- PROBLEM STATEMENT
Give back the data exactly, with no images.

RAW DATA Block Start

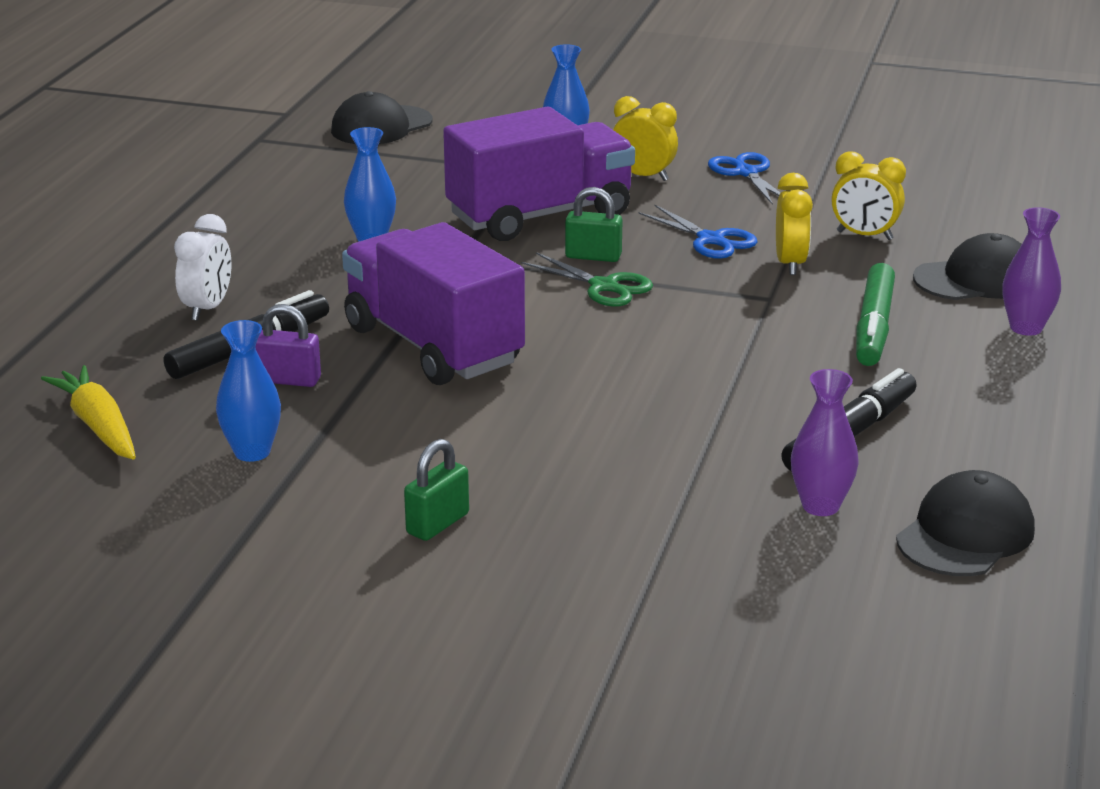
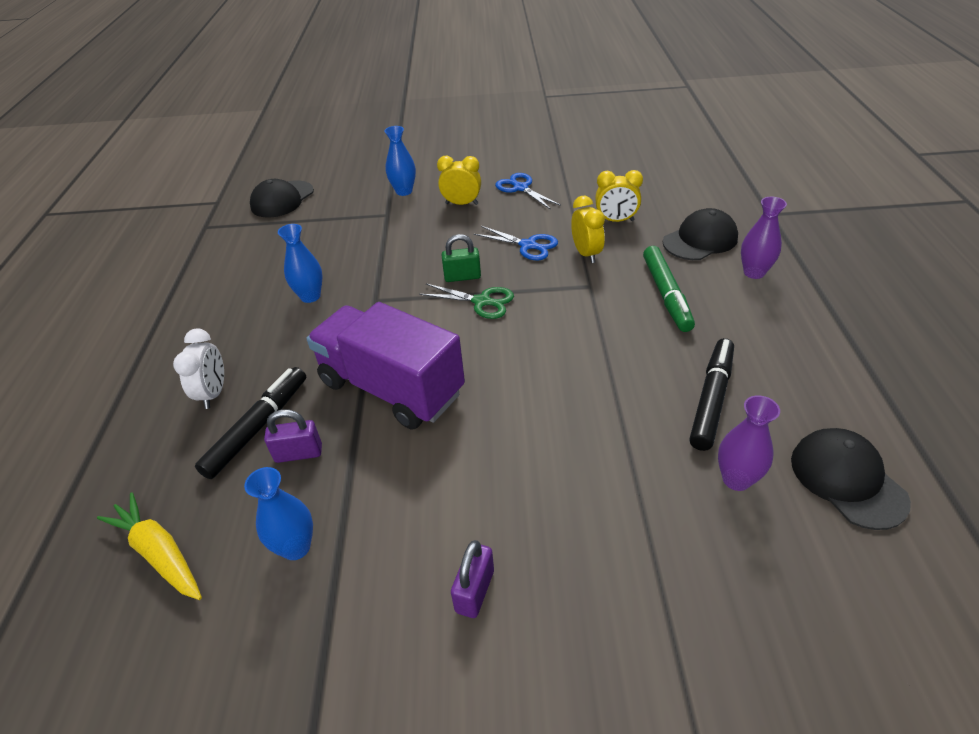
camera: 15 degrees left, 15 degrees up
green padlock [404,439,469,541] -> purple padlock [451,540,494,618]
purple truck [443,107,635,241] -> none
black cap [896,470,1035,576] -> black cap turned 45 degrees counterclockwise [791,428,911,530]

RAW DATA Block End

- ANSWER BOX
camera: 15 degrees left, 15 degrees up
green padlock [404,439,469,541] -> purple padlock [451,540,494,618]
purple truck [443,107,635,241] -> none
black cap [896,470,1035,576] -> black cap turned 45 degrees counterclockwise [791,428,911,530]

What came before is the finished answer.